EXERCISE REQUIREMENTS> An exact copy of the data is required. No picture may appear in it.

RECORDED INFORMATION>

******************************

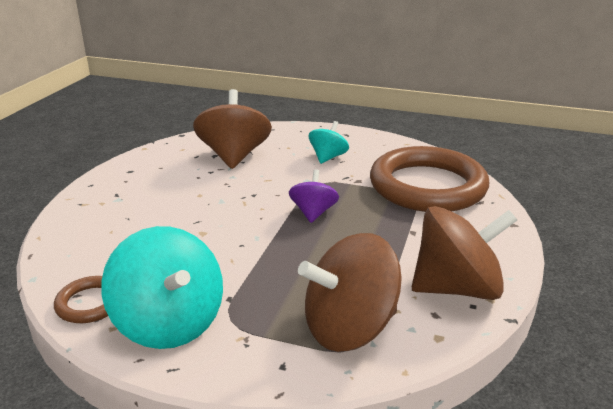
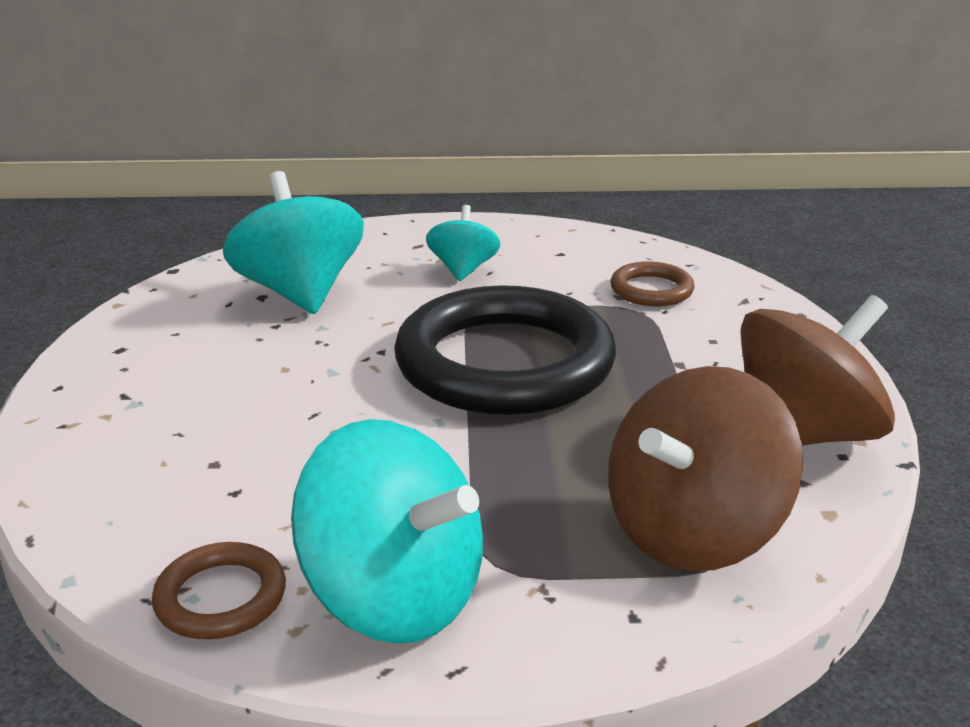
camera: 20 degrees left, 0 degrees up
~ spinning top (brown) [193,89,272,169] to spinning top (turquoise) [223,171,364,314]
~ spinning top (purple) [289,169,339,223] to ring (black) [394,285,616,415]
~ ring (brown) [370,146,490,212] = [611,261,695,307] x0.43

******************************

OUTPUT OF THE TASK>
camera: 20 degrees left, 0 degrees up
~ spinning top (brown) [193,89,272,169] to spinning top (turquoise) [223,171,364,314]
~ spinning top (purple) [289,169,339,223] to ring (black) [394,285,616,415]
~ ring (brown) [370,146,490,212] = [611,261,695,307] x0.43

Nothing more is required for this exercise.